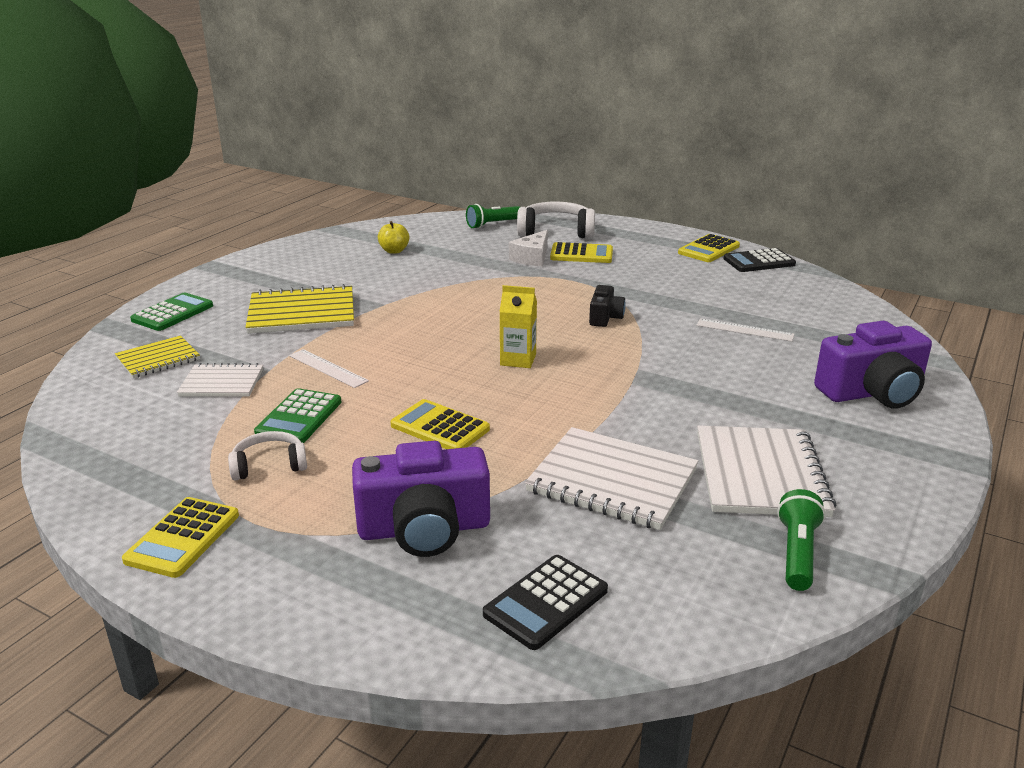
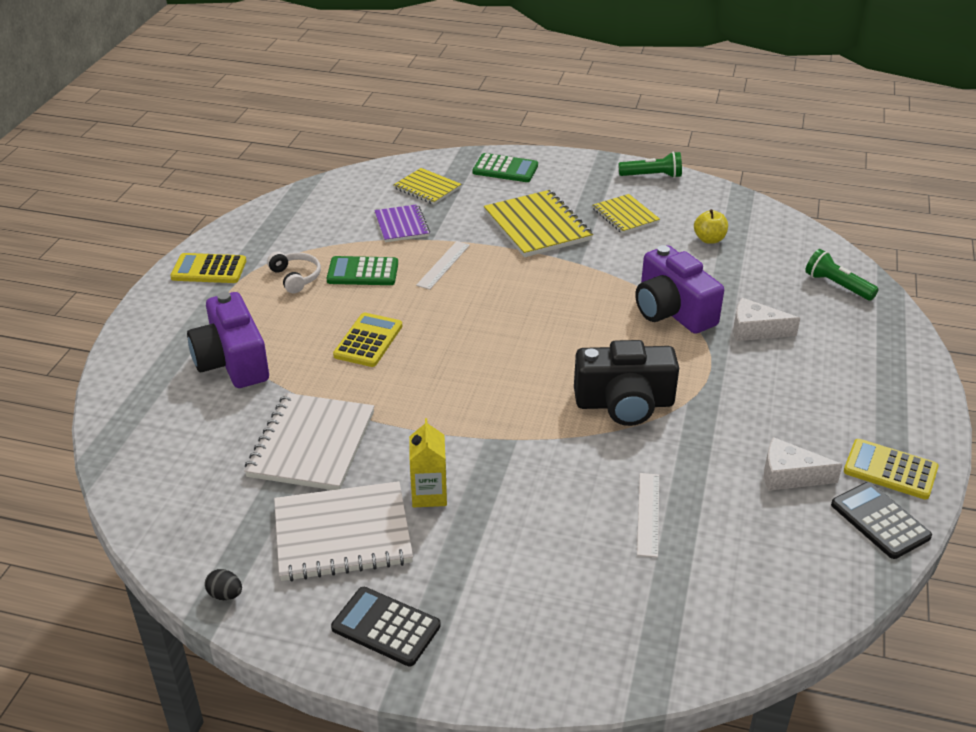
camera: 75 degrees right, 10 degrees up
white notebook [177,363,263,397] -> purple notebook [374,204,430,242]
black calculator [483,555,608,650] -> black calculator moved to [331,587,441,666]
yellow carton [499,285,537,368] -> yellow carton moved to [409,418,447,507]
white headphones [517,202,595,239] -> none
yellow calculator [550,242,613,263] -> none
black camera [589,285,626,327] -> black camera [574,340,679,426], size x1.89
green flashlight [777,489,826,591] -> green flashlight moved to [618,152,682,178]
purple camera [814,321,932,409] -> purple camera moved to [635,245,724,334]
none -> black egg [205,569,242,600]
none -> yellow notebook [592,194,660,234]
none -> white cheese [764,437,843,491]

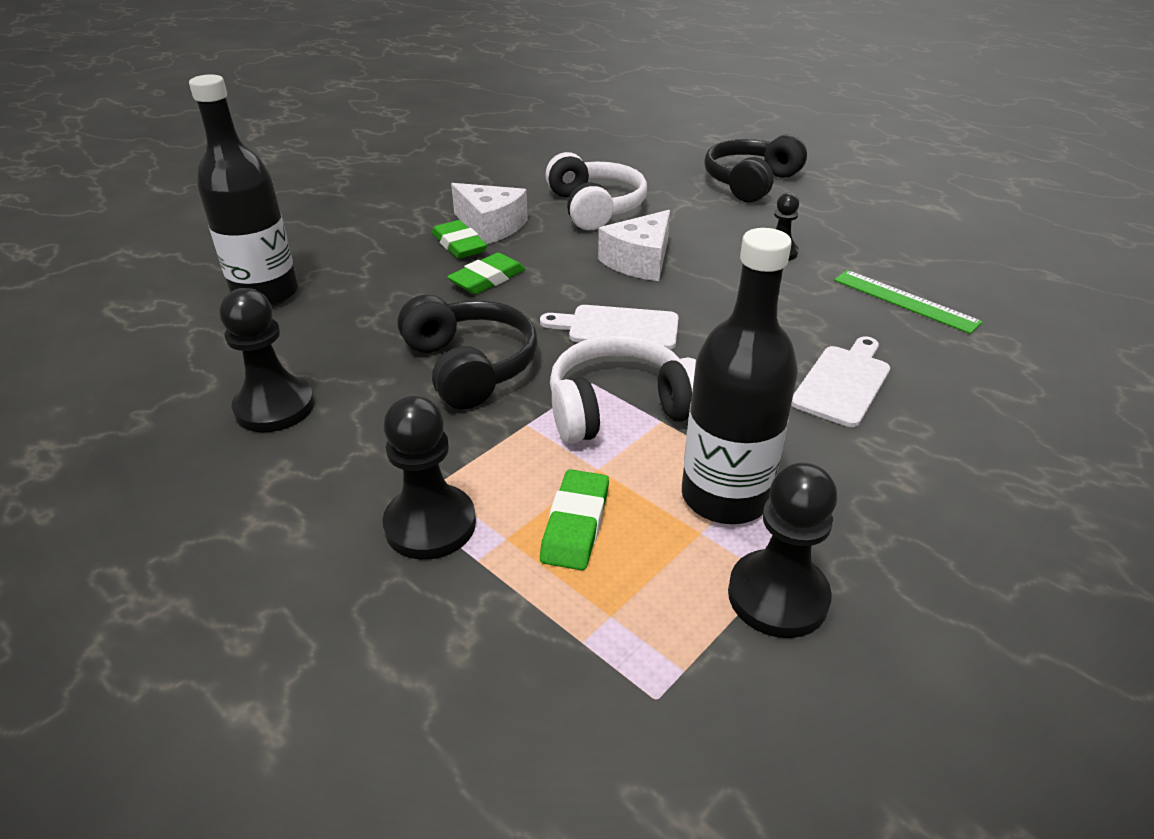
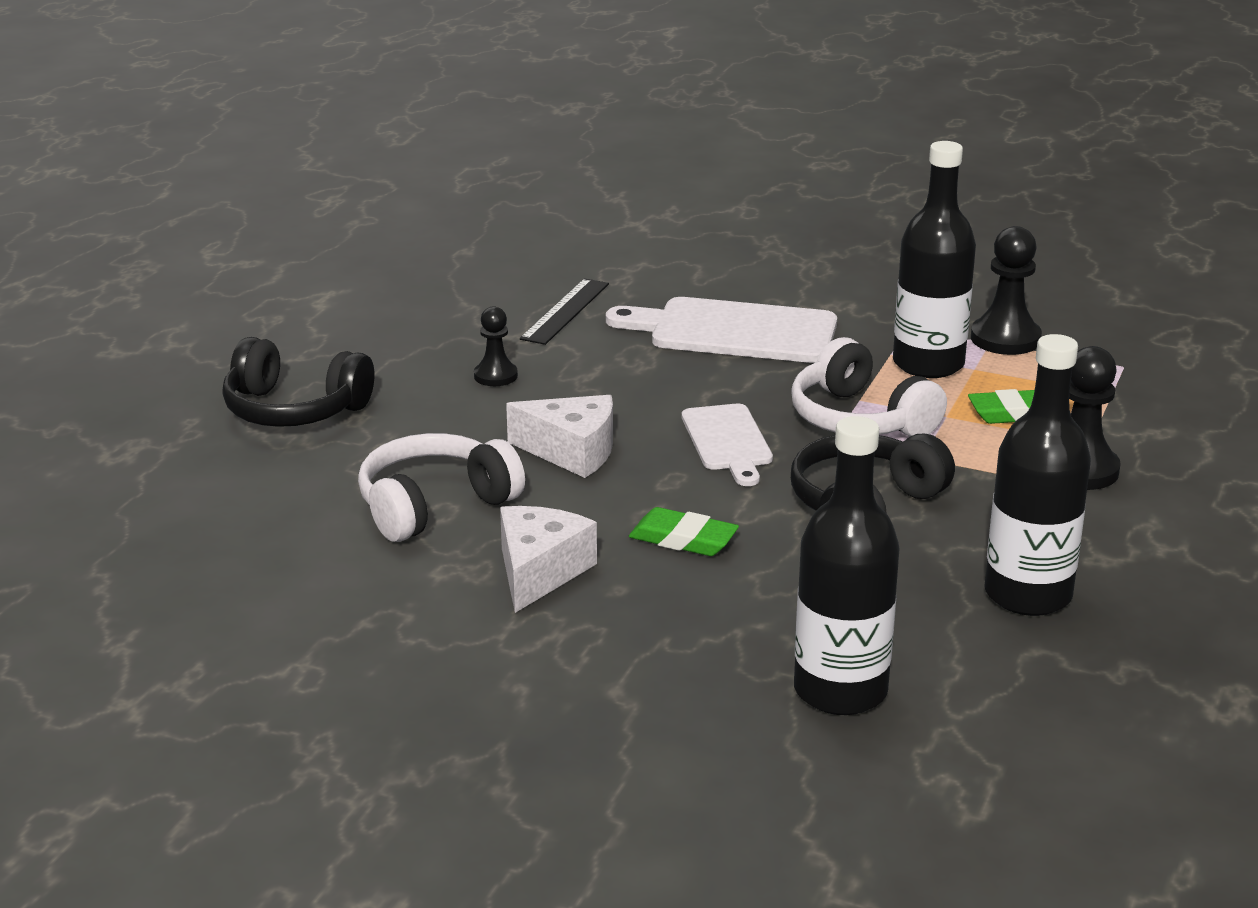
camera: 110 degrees left, 10 degrees down
black pawn [220,288,314,432] -> black bottle [984,334,1091,616]
green eraser [432,220,487,259] -> none
white cutting board [791,336,890,427] -> white cutting board [606,297,837,363], size x1.64
green ruler [834,270,983,334] -> black ruler [520,278,609,345]

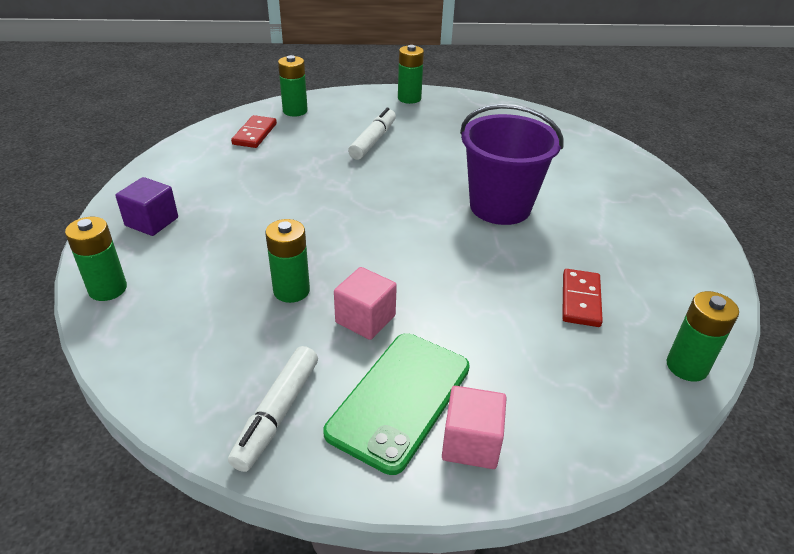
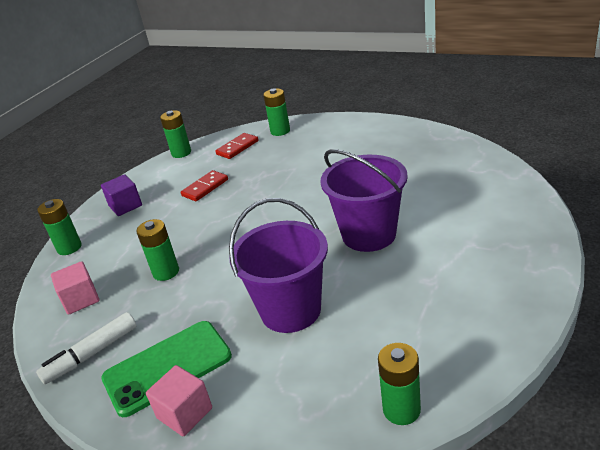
camera: 35 degrees right, 5 degrees down
pink cube [334,267,397,340] -> pink cube moved to [51,261,99,315]
white marker [348,108,396,160] -> none
green battery [398,45,424,104] -> green battery moved to [160,110,191,158]
red domino [562,269,603,327] -> red domino moved to [181,170,228,201]
none -> purple bucket [229,198,328,333]

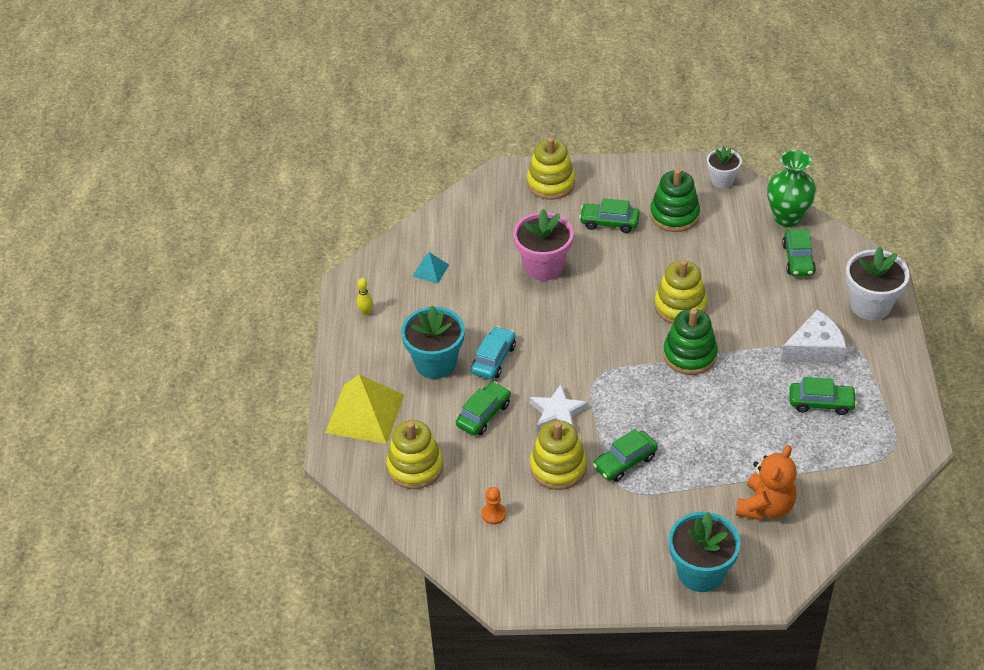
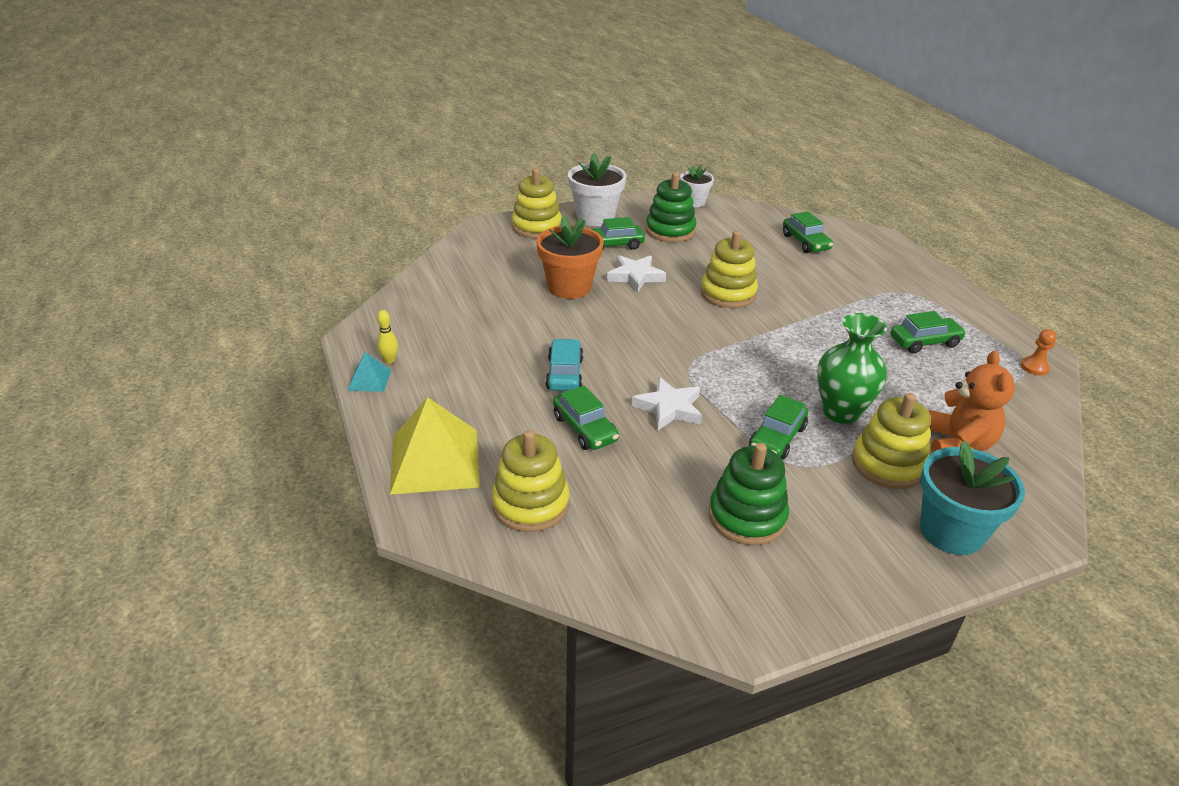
camera: 25 degrees left, 10 degrees down
turquoise flower pot [401,305,465,379] -> none
turquoise pyramid [412,252,449,284] -> turquoise pyramid moved to [347,352,391,392]
green car [456,381,511,436] -> green car turned 135 degrees clockwise [553,385,619,450]
orange pawn [482,487,506,525] -> orange pawn moved to [1021,329,1057,375]
pink flower pot [513,209,574,281] -> orange flower pot [536,216,604,299]
yellow stacking toy [530,420,587,490] -> yellow stacking toy moved to [852,393,931,489]
green stacking toy [663,309,718,375] -> green stacking toy moved to [709,443,789,545]
green vase [767,150,816,227] -> green vase moved to [817,313,887,424]
white cheese [781,310,847,363] -> none
white flower pot [846,247,909,320] -> white flower pot moved to [568,153,626,226]
none -> white star [607,255,666,292]

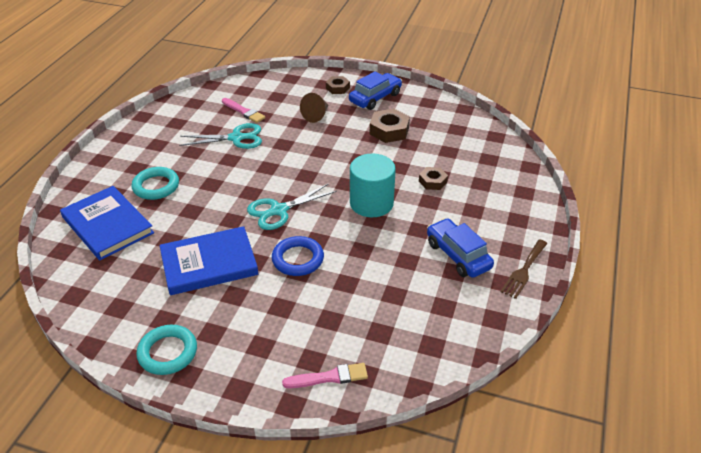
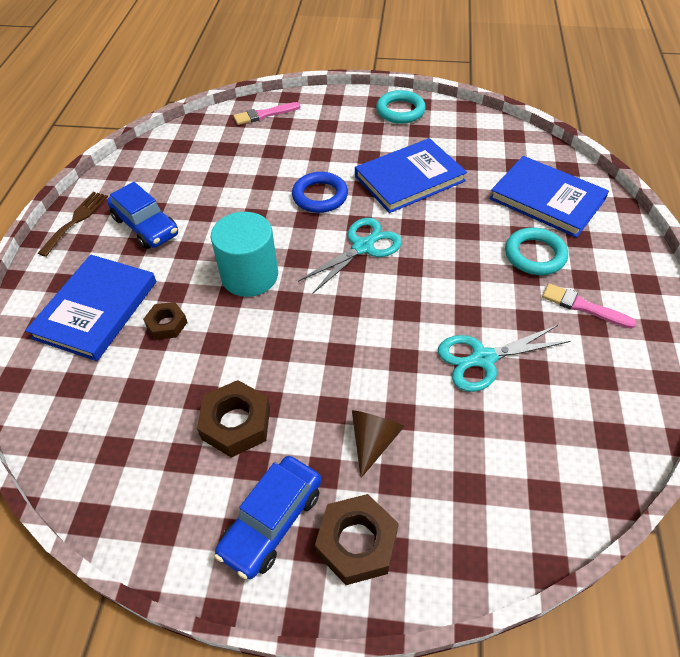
camera: 170 degrees right, 10 degrees up
pink brush [222,98,265,123] -> pink brush moved to [542,283,637,329]
brown nut [326,76,350,94] -> brown nut [315,494,399,585], size x1.61
none -> blue book [25,255,156,361]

▶ **Exercise brief**
Write the records out again exactly; none of the pictures belong in the copy.

▶ **Task solution**
camera: 75 degrees right, 10 degrees up
white notebook [177,363,263,397] -> purple notebook [374,204,430,242]
black calculator [483,555,608,650] -> black calculator moved to [331,587,441,666]
yellow carton [499,285,537,368] -> yellow carton moved to [409,418,447,507]
white headphones [517,202,595,239] -> none
yellow calculator [550,242,613,263] -> none
black camera [589,285,626,327] -> black camera [574,340,679,426], size x1.89
green flashlight [777,489,826,591] -> green flashlight moved to [618,152,682,178]
purple camera [814,321,932,409] -> purple camera moved to [635,245,724,334]
none -> black egg [205,569,242,600]
none -> yellow notebook [592,194,660,234]
none -> white cheese [764,437,843,491]

camera: 110 degrees left, 10 degrees down
black pawn [220,288,314,432] -> black bottle [984,334,1091,616]
green eraser [432,220,487,259] -> none
white cutting board [791,336,890,427] -> white cutting board [606,297,837,363], size x1.64
green ruler [834,270,983,334] -> black ruler [520,278,609,345]

camera: 35 degrees right, 5 degrees down
pink cube [334,267,397,340] -> pink cube moved to [51,261,99,315]
white marker [348,108,396,160] -> none
green battery [398,45,424,104] -> green battery moved to [160,110,191,158]
red domino [562,269,603,327] -> red domino moved to [181,170,228,201]
none -> purple bucket [229,198,328,333]

camera: 25 degrees left, 10 degrees down
turquoise flower pot [401,305,465,379] -> none
turquoise pyramid [412,252,449,284] -> turquoise pyramid moved to [347,352,391,392]
green car [456,381,511,436] -> green car turned 135 degrees clockwise [553,385,619,450]
orange pawn [482,487,506,525] -> orange pawn moved to [1021,329,1057,375]
pink flower pot [513,209,574,281] -> orange flower pot [536,216,604,299]
yellow stacking toy [530,420,587,490] -> yellow stacking toy moved to [852,393,931,489]
green stacking toy [663,309,718,375] -> green stacking toy moved to [709,443,789,545]
green vase [767,150,816,227] -> green vase moved to [817,313,887,424]
white cheese [781,310,847,363] -> none
white flower pot [846,247,909,320] -> white flower pot moved to [568,153,626,226]
none -> white star [607,255,666,292]

camera: 170 degrees right, 10 degrees up
pink brush [222,98,265,123] -> pink brush moved to [542,283,637,329]
brown nut [326,76,350,94] -> brown nut [315,494,399,585], size x1.61
none -> blue book [25,255,156,361]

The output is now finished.